| Items |
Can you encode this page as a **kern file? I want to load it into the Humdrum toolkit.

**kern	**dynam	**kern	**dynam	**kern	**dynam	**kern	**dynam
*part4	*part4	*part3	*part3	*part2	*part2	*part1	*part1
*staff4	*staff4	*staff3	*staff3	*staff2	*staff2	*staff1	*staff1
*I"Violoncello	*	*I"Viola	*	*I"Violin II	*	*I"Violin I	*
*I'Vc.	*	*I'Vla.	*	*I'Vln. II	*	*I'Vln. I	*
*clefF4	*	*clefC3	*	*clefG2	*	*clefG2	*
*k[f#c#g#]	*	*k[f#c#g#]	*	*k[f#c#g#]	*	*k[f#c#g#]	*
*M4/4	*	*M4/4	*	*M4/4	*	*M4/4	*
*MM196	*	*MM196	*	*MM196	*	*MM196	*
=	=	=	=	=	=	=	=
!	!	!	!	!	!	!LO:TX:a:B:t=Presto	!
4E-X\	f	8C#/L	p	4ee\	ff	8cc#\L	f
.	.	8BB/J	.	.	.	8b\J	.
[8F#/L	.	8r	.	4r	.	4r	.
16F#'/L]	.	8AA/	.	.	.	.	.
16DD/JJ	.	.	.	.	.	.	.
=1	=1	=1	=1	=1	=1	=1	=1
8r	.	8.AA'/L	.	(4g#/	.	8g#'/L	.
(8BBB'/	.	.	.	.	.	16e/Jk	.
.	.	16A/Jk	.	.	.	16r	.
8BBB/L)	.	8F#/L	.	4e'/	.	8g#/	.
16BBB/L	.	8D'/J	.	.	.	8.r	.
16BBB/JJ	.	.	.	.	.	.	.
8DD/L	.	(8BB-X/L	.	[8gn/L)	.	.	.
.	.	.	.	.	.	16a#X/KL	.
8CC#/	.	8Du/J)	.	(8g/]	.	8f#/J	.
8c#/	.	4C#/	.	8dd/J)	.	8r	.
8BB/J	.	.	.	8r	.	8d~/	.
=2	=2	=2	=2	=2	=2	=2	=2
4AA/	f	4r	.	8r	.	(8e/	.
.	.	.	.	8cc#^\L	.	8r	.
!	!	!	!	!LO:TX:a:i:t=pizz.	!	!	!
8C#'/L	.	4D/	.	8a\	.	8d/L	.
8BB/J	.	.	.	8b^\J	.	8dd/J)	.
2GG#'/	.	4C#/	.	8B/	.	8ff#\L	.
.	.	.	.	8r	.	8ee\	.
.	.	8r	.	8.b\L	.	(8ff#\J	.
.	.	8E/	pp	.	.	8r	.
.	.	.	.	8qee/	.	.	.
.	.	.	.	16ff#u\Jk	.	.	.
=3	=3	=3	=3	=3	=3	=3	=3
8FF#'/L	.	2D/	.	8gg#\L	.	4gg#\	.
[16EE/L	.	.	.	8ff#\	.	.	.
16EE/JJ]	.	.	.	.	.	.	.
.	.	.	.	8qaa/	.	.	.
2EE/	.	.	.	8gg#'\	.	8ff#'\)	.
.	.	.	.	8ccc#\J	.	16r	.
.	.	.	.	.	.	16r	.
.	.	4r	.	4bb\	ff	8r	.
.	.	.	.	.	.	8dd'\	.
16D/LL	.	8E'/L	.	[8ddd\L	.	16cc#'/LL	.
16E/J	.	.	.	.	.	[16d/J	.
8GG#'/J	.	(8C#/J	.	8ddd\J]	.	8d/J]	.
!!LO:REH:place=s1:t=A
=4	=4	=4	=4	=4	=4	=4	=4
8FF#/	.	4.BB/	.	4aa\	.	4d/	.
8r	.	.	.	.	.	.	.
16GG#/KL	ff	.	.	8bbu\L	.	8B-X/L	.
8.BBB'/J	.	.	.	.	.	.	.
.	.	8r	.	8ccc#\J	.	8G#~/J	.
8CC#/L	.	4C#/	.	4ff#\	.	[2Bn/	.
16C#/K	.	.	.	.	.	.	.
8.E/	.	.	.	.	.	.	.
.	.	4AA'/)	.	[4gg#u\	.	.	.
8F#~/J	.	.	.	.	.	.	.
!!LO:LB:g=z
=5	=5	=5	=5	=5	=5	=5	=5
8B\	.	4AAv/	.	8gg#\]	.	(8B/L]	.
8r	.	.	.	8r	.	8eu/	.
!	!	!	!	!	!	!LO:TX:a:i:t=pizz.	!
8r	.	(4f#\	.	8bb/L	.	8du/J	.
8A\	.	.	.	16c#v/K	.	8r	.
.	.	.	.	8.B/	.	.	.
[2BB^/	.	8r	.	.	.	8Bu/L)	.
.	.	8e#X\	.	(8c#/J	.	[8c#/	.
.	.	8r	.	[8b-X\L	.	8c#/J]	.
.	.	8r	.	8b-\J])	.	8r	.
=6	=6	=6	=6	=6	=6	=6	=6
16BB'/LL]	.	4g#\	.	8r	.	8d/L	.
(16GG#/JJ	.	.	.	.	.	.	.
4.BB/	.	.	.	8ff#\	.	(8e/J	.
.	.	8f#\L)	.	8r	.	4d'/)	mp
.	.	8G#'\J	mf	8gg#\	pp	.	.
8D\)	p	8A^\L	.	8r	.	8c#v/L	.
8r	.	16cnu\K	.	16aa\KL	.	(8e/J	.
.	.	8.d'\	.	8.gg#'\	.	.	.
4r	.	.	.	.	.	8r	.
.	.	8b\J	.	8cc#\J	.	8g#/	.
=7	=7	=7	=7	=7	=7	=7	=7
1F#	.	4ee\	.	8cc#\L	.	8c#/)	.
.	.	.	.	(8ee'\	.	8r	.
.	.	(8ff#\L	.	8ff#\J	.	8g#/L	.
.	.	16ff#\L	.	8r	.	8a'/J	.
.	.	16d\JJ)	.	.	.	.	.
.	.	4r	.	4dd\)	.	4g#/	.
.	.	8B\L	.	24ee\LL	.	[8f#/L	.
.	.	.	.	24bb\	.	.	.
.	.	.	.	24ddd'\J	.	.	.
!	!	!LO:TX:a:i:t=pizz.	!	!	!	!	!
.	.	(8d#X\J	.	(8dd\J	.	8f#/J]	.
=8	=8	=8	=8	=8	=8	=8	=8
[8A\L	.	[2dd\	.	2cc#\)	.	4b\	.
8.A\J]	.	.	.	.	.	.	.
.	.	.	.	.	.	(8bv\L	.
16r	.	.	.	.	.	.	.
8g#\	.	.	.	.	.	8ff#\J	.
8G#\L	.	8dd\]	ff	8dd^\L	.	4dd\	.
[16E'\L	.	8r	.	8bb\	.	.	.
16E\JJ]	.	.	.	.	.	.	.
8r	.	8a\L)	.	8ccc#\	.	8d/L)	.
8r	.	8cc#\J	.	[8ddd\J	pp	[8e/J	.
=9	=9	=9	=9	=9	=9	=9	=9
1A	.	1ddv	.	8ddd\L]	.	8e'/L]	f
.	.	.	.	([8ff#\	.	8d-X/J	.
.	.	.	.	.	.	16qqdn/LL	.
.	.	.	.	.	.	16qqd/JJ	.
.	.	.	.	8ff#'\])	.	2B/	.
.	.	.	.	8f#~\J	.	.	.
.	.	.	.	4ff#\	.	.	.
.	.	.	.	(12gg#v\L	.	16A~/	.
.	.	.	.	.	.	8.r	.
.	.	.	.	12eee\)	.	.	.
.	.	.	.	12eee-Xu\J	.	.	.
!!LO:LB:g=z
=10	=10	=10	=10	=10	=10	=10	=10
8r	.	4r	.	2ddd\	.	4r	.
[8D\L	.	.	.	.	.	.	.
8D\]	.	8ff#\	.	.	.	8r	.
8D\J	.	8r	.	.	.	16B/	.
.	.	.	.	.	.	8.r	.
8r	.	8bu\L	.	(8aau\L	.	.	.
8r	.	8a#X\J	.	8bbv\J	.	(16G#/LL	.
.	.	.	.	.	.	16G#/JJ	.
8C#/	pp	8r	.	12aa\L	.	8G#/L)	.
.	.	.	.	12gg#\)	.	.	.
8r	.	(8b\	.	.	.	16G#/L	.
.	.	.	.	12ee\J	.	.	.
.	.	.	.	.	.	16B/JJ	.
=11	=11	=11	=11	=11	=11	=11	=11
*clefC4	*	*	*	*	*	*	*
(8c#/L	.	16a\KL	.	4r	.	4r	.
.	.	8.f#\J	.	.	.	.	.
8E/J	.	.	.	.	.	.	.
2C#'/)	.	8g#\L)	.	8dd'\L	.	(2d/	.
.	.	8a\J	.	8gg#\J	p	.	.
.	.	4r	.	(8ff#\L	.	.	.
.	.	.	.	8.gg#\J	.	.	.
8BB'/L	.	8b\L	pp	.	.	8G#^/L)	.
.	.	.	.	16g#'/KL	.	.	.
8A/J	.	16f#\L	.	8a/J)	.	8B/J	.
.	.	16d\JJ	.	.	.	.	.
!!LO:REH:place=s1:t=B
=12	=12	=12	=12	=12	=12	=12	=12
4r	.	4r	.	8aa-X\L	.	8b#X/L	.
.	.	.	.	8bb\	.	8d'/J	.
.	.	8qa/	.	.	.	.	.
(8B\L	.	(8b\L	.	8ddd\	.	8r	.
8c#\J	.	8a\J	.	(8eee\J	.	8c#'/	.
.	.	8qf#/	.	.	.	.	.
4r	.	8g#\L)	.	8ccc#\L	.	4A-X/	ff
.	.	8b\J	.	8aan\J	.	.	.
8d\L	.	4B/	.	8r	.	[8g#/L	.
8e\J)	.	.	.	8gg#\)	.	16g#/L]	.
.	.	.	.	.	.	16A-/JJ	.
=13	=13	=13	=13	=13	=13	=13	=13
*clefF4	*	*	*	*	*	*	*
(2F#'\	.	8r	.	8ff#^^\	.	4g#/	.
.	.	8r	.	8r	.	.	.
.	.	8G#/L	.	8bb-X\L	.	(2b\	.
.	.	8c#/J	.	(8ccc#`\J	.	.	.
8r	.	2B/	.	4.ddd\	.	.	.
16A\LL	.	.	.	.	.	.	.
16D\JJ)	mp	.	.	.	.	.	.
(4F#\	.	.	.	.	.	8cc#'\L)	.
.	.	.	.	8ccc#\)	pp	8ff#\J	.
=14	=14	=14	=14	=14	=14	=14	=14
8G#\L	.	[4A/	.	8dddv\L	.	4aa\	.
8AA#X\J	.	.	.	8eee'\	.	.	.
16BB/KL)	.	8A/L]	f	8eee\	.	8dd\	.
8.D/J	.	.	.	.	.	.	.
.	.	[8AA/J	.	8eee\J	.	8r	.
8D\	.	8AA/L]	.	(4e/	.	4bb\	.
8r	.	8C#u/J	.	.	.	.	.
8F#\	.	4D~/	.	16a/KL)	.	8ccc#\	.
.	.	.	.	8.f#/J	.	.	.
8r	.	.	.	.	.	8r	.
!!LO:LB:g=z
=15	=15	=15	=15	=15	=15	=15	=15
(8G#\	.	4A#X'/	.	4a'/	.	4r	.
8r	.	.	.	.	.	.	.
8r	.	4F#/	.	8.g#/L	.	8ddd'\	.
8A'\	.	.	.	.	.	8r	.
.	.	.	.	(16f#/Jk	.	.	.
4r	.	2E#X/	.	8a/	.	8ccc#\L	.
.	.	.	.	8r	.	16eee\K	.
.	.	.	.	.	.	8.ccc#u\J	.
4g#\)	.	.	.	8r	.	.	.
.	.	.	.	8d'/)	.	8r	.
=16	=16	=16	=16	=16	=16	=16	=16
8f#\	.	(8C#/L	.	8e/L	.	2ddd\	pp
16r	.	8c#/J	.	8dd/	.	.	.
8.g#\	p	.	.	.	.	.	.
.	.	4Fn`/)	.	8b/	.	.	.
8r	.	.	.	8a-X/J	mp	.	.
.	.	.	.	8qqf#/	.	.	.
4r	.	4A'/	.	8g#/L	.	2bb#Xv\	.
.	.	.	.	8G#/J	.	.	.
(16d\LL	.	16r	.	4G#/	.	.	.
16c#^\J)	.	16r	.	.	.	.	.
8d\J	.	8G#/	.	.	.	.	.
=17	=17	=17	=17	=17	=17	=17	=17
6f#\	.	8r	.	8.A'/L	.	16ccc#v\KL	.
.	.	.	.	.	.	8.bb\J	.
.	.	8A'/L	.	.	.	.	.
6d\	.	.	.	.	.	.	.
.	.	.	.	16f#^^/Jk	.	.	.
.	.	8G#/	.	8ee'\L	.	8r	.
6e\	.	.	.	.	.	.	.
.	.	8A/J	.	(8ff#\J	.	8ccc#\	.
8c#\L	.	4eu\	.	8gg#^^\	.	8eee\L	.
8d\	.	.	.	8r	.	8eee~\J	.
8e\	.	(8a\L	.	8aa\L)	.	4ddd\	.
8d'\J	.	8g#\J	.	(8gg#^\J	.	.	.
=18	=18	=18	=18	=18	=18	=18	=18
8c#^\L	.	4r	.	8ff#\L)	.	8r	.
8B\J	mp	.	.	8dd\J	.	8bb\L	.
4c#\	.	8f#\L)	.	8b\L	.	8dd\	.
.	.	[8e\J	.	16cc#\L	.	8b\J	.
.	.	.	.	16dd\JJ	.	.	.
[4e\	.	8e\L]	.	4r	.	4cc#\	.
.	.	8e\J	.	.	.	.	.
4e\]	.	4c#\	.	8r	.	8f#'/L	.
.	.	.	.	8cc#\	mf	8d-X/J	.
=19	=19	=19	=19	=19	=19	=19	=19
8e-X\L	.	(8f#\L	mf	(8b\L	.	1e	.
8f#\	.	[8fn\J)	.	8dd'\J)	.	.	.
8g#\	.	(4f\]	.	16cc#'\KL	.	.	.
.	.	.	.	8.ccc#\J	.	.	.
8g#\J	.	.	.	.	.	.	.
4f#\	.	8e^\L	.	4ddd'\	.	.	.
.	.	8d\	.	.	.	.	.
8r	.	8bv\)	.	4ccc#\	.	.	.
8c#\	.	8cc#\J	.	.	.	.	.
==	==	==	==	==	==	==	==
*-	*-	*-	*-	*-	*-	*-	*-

| Problem to work on |
Gather every line above that contains the string "kern", treating uppercase and lowercase letters as different.

| Result of the task |
Can you encode this page as a **kern file? I want to load it into the Humdrum toolkit.
**kern	**dynam	**kern	**dynam	**kern	**dynam	**kern	**dynam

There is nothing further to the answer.